**Brief:**
Search the entries for the word "camera" and report each line that has it.

________

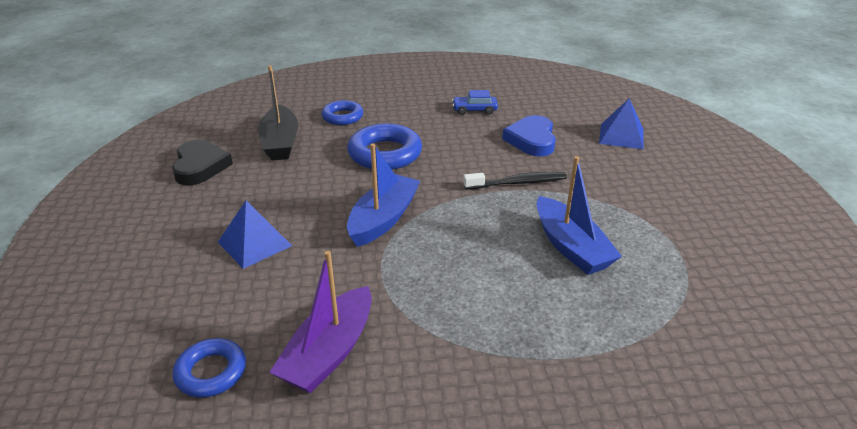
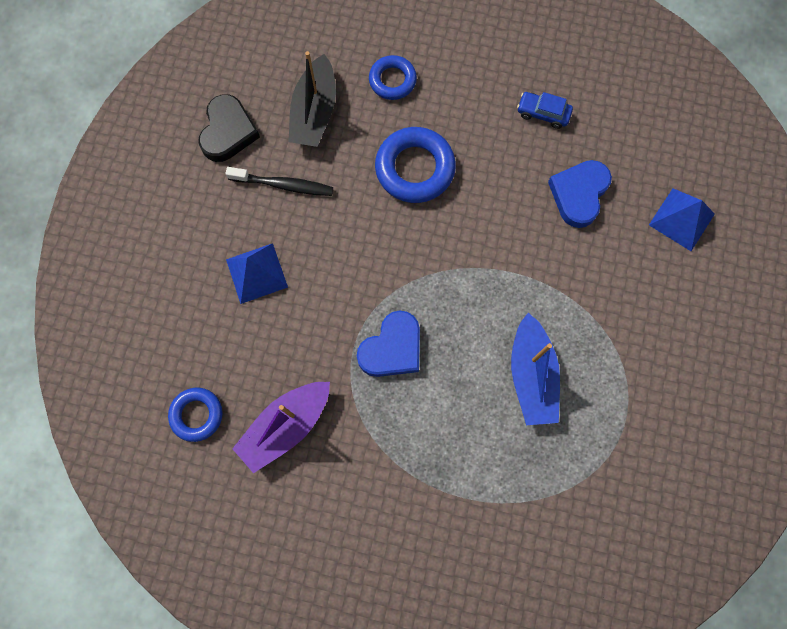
camera: 20 degrees right, 40 degrees up
(383, 219) = (378, 277): blue boat -> none
(422, 262) = (392, 348): none -> blue heart
(518, 183) = (528, 265): black toothbrush -> black toothbrush (284, 185)

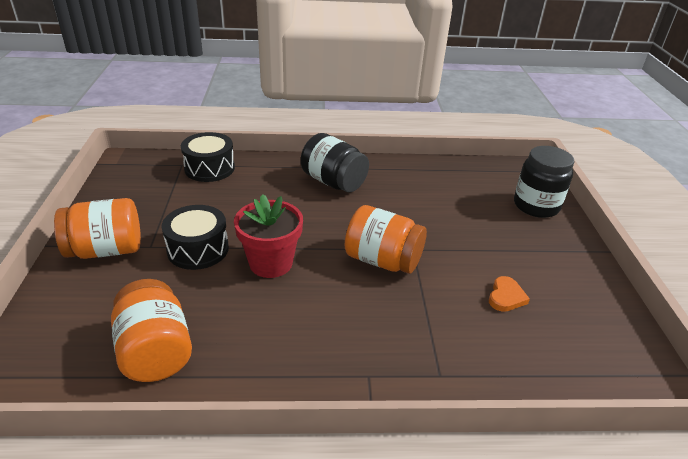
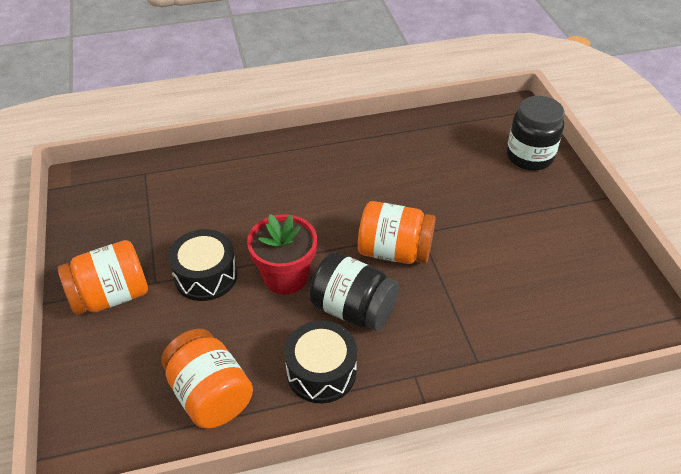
camera: 10 degrees left, 10 degrees up
(209, 168) = (177, 172): black drum -> black drum (321, 372)
(333, 182) = (317, 165): black jar -> black jar (353, 309)
(506, 297) = (520, 268): orange heart -> none

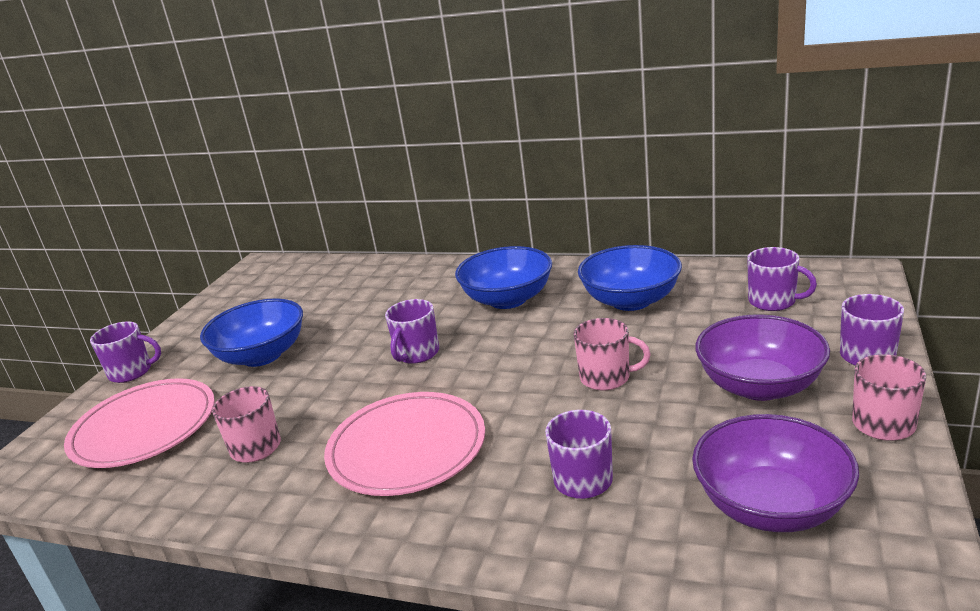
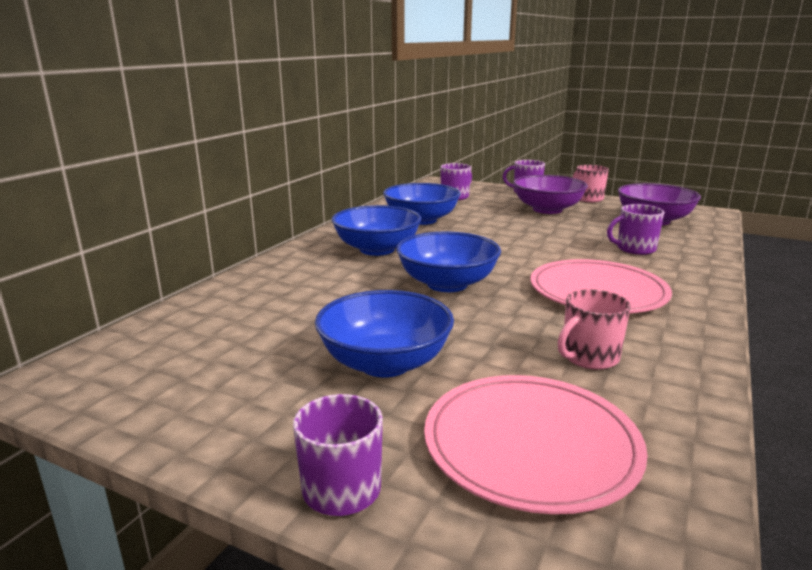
camera: 85 degrees left, 5 degrees down
(417, 353) = (447, 284): purple mug -> blue bowl
(606, 378) = (522, 234): pink mug -> none

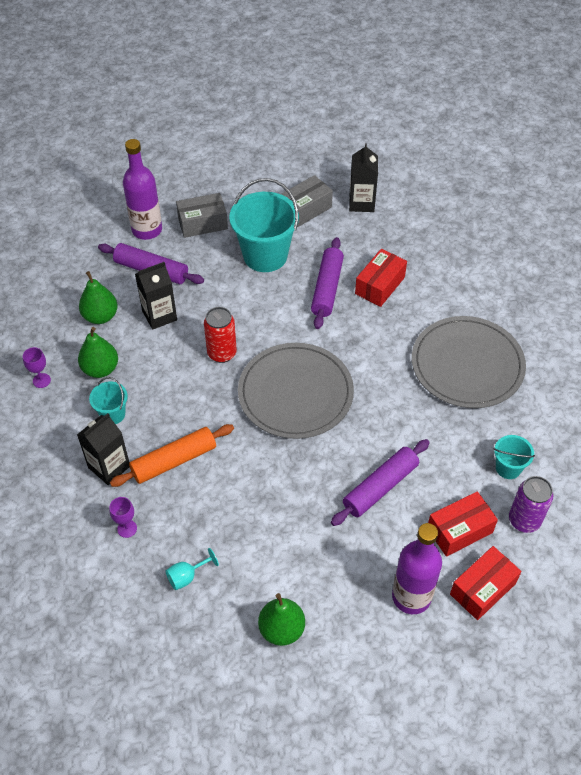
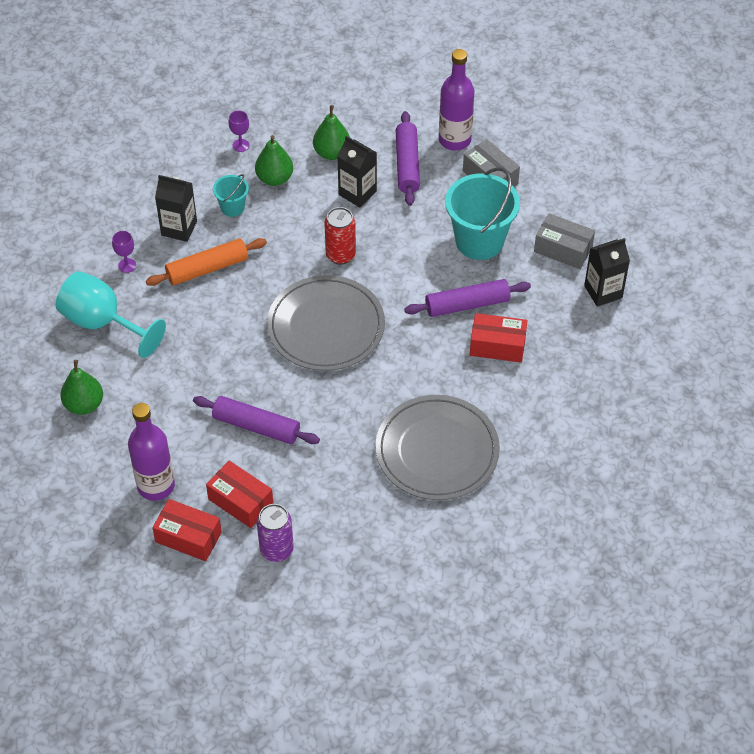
camera: 65 degrees right, 0 degrees up
(174, 461) = (207, 269): orange rolling pin -> orange rolling pin turned 60 degrees counterclockwise
(187, 576) = (102, 323): turquoise goblet -> turquoise goblet, size x2.32
(508, 468) = (329, 520): turquoise bucket -> none

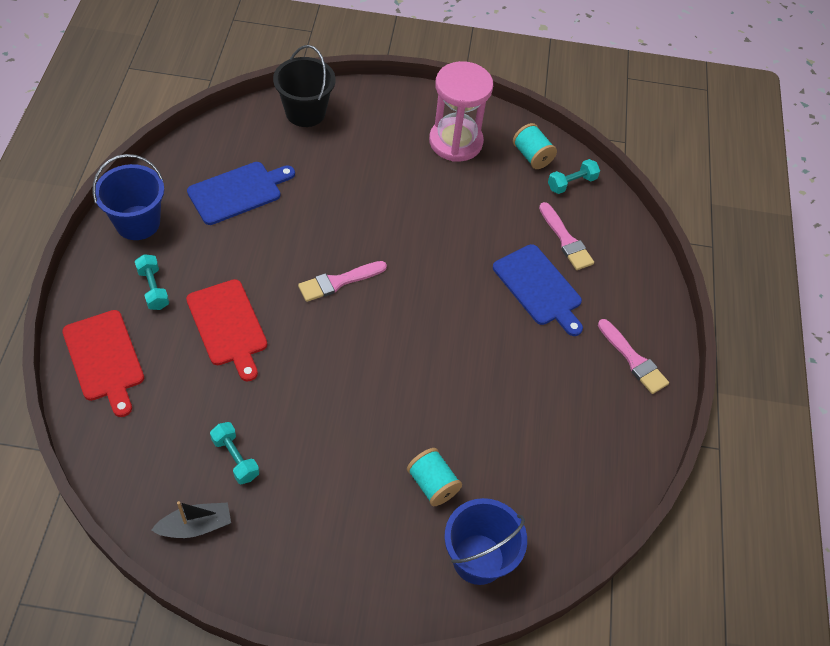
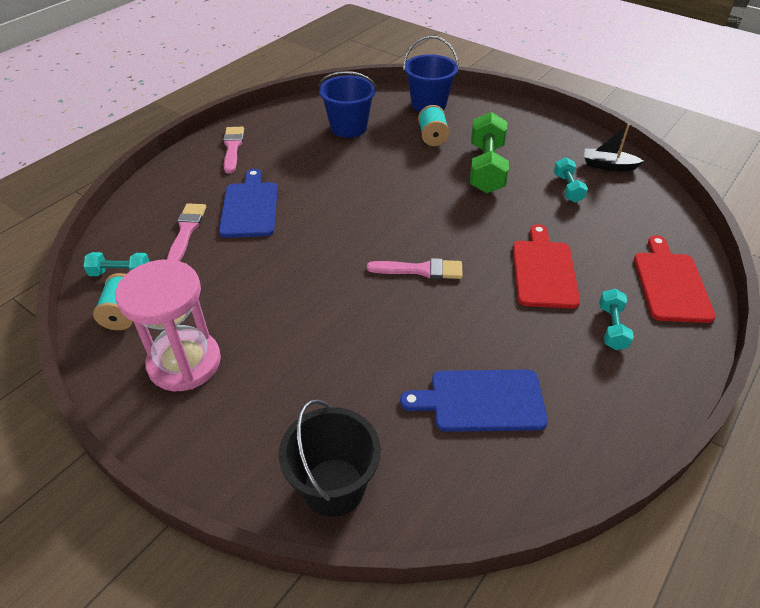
camera: 145 degrees left, 10 degrees down
(137, 223) = (619, 408): blue bucket -> blue bucket (348, 127)
(341, 452) = (486, 168): none -> green dumbbell

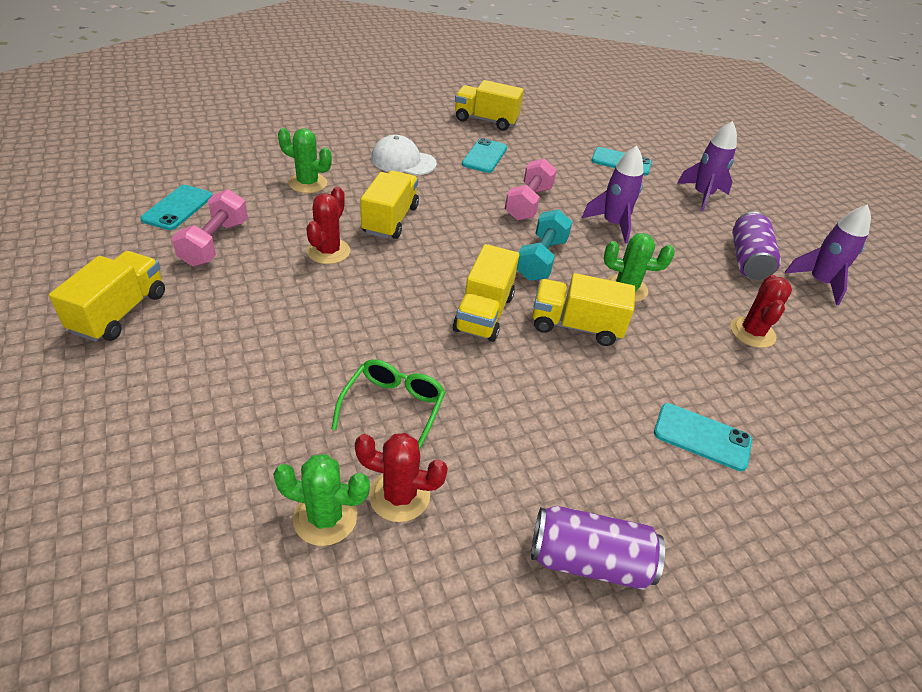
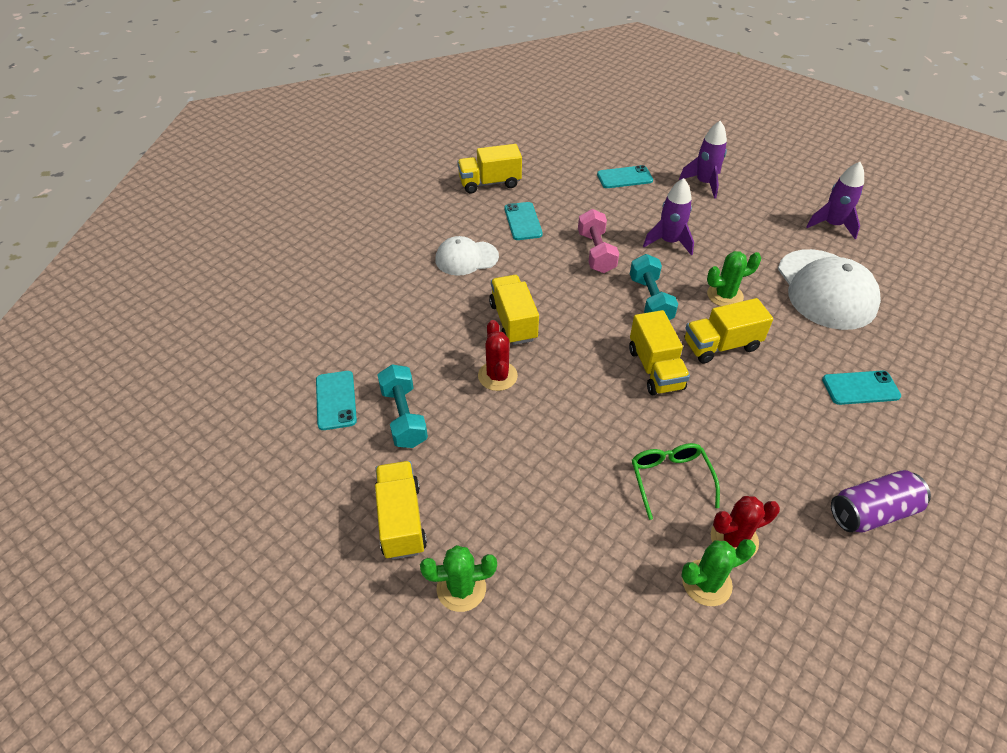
camera: 25 degrees left, 5 degrees up
(215, 243) = (404, 417): pink dumbbell -> turquoise dumbbell
(308, 183) = (415, 319): green cactus -> green cactus (461, 588)
(747, 260) = (777, 228): purple can -> none
(752, 332) = (826, 289): red cactus -> white cap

________

**Task response:**
camera: 20 degrees right, 40 degrees up
camera: 10 degrees left, 10 degrees up
camera: 85 degrees left, 5 degrees down
camera: 65 degrees right, 0 degrees up
camera: 145 degrees left, 10 degrees down
camera: 25 degrees left, 5 degrees up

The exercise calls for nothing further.